Copy all lines below exactly as written. Leave pictures out.

Dataset section:
========================================================================

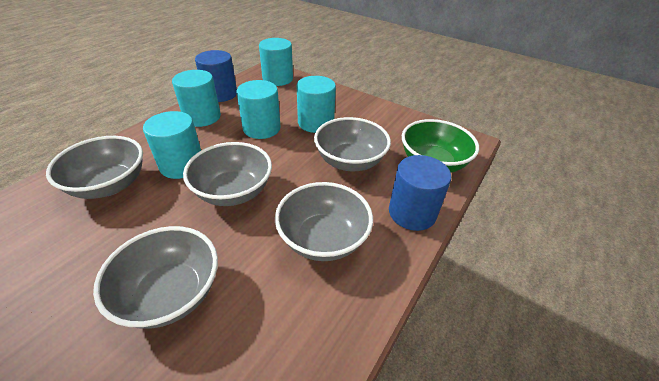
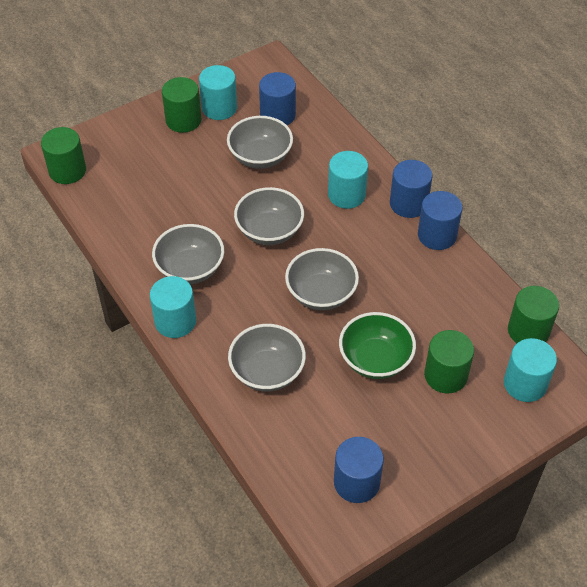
blue cylinder: 2 -> 4
green cylinder: 0 -> 4
turquoise cylinder: 5 -> 4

========================================================================

Solution to this exercise:
blue cylinder: 2 -> 4
green cylinder: 0 -> 4
turquoise cylinder: 5 -> 4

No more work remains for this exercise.